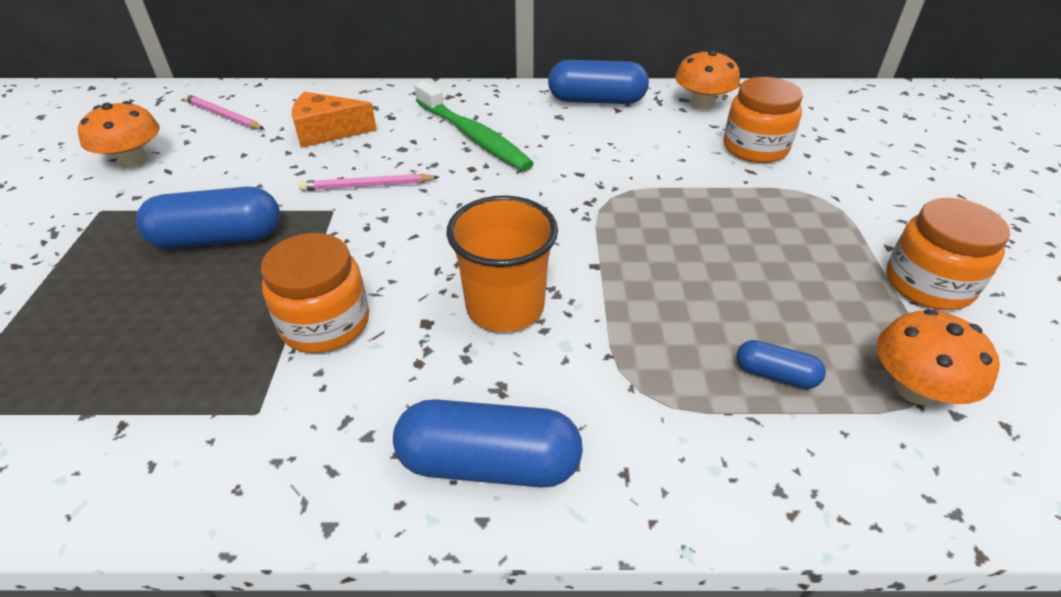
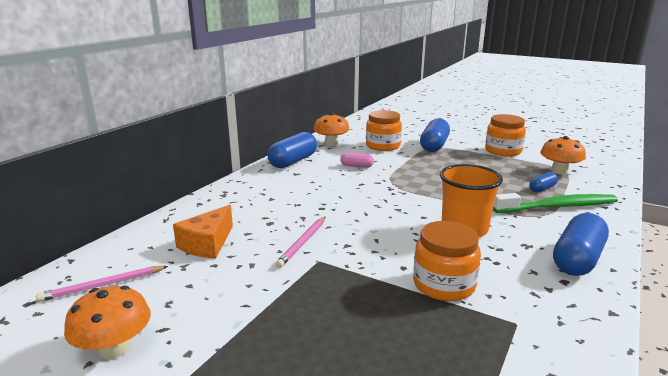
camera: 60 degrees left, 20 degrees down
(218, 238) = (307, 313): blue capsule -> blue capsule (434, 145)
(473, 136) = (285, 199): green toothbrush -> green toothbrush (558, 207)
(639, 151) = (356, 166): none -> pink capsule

* EXERCISE OBJECTIVE
Every line from the one containing "(473, 136) = (285, 199): green" through the last line above should be retyped exactly; no other lines are wanted.

* ANSWER TO THIS TASK
(473, 136) = (285, 199): green toothbrush -> green toothbrush (558, 207)
(639, 151) = (356, 166): none -> pink capsule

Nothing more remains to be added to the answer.